● Exercise: On every line of the listing, check for "théière"; copy the lines that have it.

● Provided records:
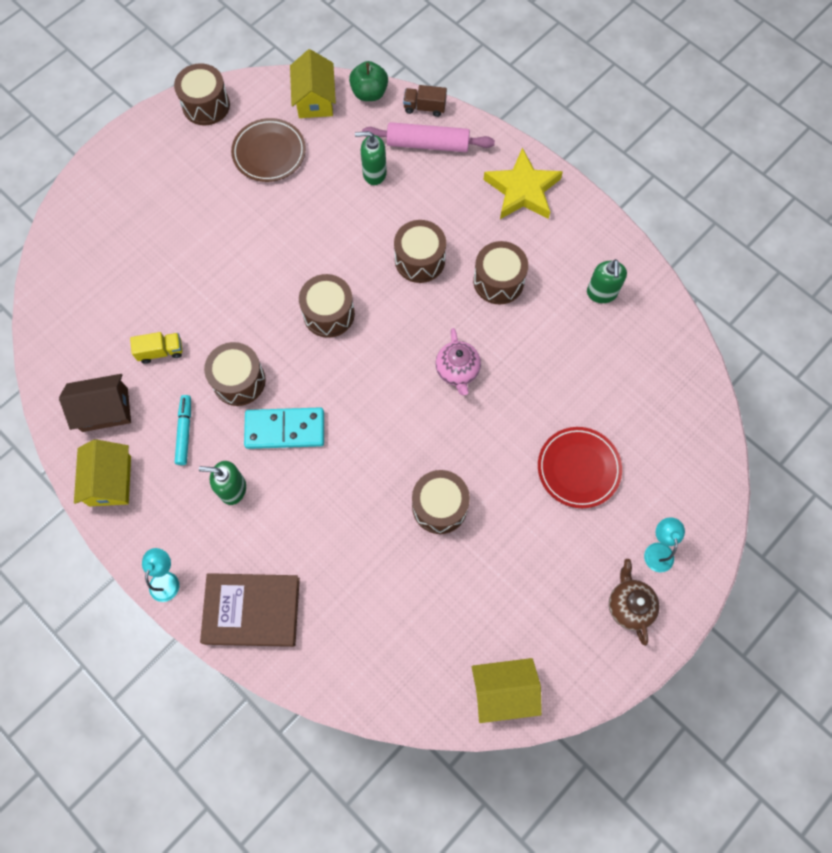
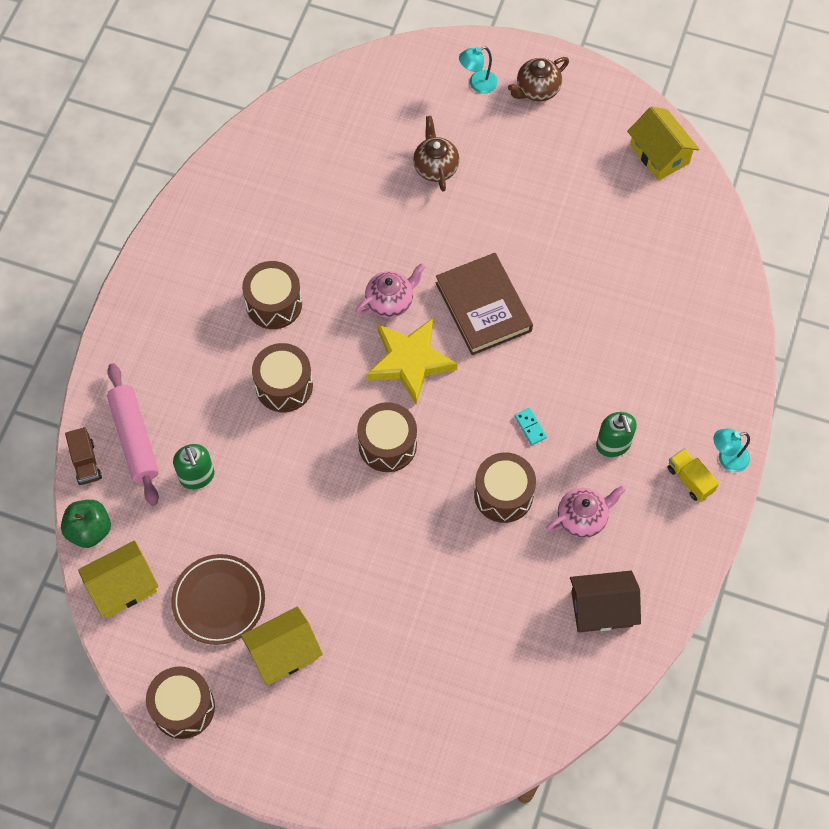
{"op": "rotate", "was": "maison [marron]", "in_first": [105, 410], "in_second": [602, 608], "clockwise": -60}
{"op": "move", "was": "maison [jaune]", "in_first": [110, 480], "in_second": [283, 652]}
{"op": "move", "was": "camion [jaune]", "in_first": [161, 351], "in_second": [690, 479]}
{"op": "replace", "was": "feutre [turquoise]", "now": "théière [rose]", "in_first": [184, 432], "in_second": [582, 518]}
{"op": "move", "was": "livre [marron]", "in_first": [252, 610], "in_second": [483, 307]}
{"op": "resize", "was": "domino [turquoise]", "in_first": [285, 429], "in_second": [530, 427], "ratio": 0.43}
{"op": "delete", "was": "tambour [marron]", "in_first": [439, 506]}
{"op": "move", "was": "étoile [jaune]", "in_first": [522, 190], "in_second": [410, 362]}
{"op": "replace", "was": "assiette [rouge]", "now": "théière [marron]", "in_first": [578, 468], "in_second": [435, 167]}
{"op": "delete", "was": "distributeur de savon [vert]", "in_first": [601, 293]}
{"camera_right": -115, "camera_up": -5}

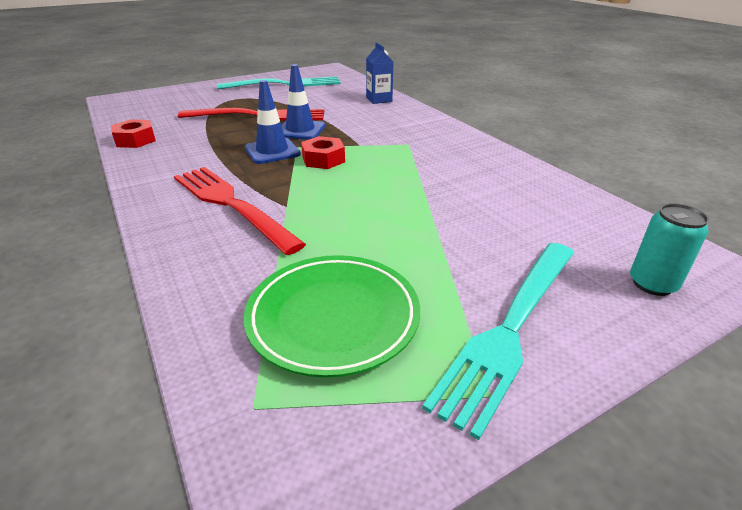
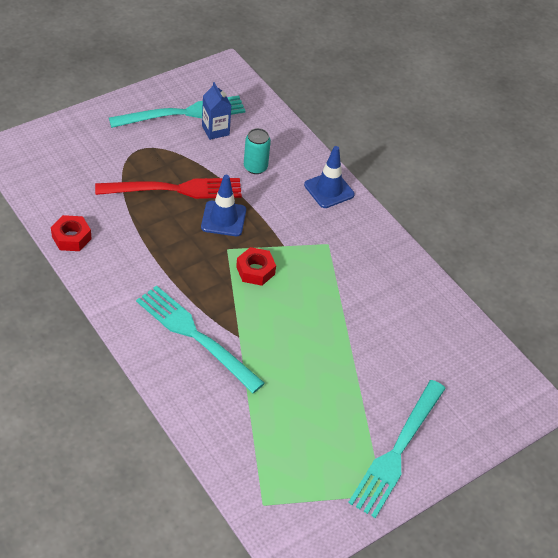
{"op": "recolor", "was": "fourchette [rouge]", "now": "fourchette [turquoise]", "in_first": [230, 204], "in_second": [194, 335]}
{"op": "delete", "was": "assiette [vert]", "in_first": [333, 317]}
{"op": "move", "was": "cône de chantier [bleu]", "in_first": [272, 151], "in_second": [329, 190]}
{"op": "move", "was": "brique de lait [bleu]", "in_first": [379, 100], "in_second": [215, 130]}
{"op": "move", "was": "canette [turquoise]", "in_first": [652, 284], "in_second": [255, 167]}
{"camera_right": -10, "camera_up": 15}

● Result of this exercise:
{"op": "replace", "was": "feutre [turquoise]", "now": "théière [rose]", "in_first": [184, 432], "in_second": [582, 518]}
{"op": "replace", "was": "assiette [rouge]", "now": "théière [marron]", "in_first": [578, 468], "in_second": [435, 167]}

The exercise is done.